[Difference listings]
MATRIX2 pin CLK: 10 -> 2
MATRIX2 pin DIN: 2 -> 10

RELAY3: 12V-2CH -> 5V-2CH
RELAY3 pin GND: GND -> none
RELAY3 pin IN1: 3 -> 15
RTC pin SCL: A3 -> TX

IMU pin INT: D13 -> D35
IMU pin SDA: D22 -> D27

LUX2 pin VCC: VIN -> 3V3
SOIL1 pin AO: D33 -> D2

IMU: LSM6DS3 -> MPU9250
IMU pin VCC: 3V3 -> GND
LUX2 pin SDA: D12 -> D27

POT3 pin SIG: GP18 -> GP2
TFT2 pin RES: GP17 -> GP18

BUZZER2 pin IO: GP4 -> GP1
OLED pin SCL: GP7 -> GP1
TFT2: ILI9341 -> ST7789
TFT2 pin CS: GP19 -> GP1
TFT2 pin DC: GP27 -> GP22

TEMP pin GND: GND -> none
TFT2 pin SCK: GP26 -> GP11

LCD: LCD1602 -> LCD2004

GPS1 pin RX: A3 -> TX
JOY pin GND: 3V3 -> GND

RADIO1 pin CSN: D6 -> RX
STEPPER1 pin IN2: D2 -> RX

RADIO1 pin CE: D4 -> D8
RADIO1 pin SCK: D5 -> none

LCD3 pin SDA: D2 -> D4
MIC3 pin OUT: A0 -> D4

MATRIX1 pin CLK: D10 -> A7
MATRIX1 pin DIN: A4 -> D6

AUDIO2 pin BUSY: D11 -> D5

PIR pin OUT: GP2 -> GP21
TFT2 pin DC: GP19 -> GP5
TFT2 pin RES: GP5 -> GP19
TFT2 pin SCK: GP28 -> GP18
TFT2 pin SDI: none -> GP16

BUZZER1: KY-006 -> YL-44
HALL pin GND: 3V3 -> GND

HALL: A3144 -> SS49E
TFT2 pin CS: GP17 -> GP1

--- WHAT THE TASK REQUIRES ---
Go through the records and copy each line with "none" in it.

--- EXERCISE RESULT ---
RELAY3 pin GND: GND -> none
TEMP pin GND: GND -> none
RADIO1 pin SCK: D5 -> none
TFT2 pin SDI: none -> GP16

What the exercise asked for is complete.